START RECORDS TO PROCESS

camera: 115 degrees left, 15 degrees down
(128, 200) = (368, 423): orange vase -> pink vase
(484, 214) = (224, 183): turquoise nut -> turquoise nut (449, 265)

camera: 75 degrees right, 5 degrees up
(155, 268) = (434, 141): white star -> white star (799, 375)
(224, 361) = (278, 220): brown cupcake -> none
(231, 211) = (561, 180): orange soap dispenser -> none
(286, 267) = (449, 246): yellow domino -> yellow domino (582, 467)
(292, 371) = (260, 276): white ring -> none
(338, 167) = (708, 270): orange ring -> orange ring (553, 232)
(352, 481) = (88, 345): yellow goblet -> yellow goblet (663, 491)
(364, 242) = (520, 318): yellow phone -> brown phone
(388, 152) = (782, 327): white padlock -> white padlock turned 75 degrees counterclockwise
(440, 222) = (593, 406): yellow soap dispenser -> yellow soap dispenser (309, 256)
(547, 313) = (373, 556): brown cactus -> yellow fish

END RECORDS TO PROCESS
START RECORDS TO PROCESS

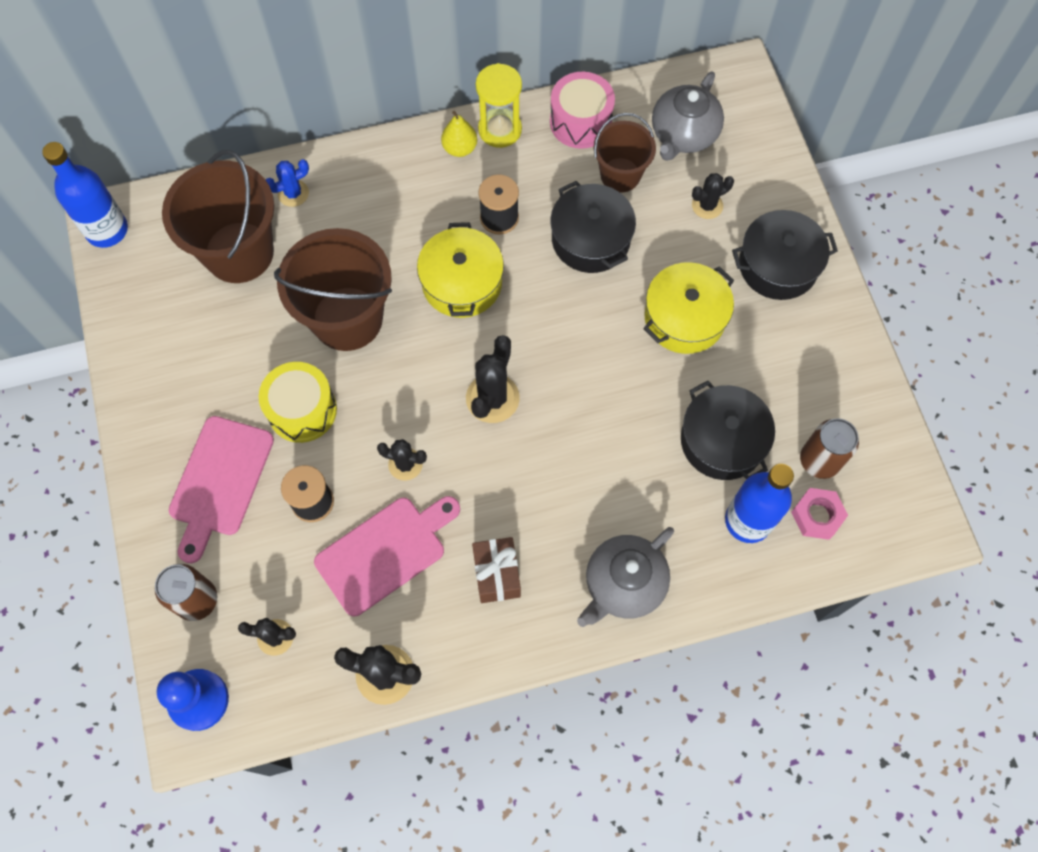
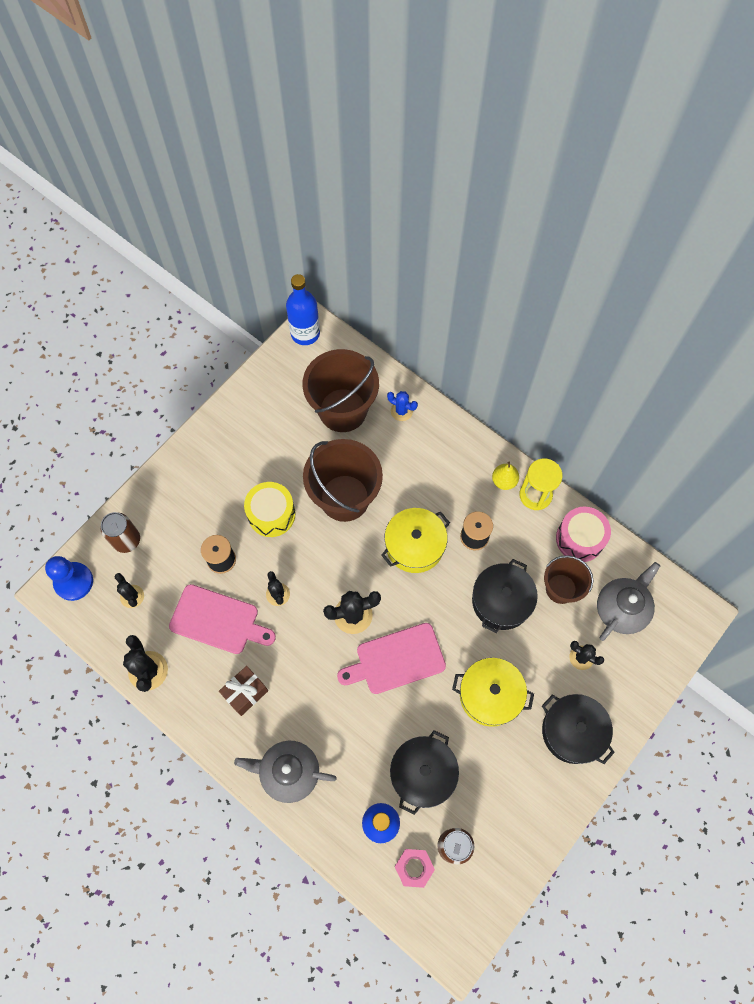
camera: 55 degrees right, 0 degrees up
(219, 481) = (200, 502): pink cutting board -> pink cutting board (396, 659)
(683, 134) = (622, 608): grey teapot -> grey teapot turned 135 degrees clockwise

END RECORDS TO PROCESS
START RECORDS TO PROCESS

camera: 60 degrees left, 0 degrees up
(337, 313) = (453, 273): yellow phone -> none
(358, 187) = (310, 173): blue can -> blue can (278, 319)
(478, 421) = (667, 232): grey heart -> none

END RECORDS TO PROCESS

• INSTRUCTIONS TO FOLLOW:
The answer should be all lines from the entries above that hold the word "brown".

• ANSWER TO THE EXERCISE:
(224, 361) = (278, 220): brown cupcake -> none
(364, 242) = (520, 318): yellow phone -> brown phone
(547, 313) = (373, 556): brown cactus -> yellow fish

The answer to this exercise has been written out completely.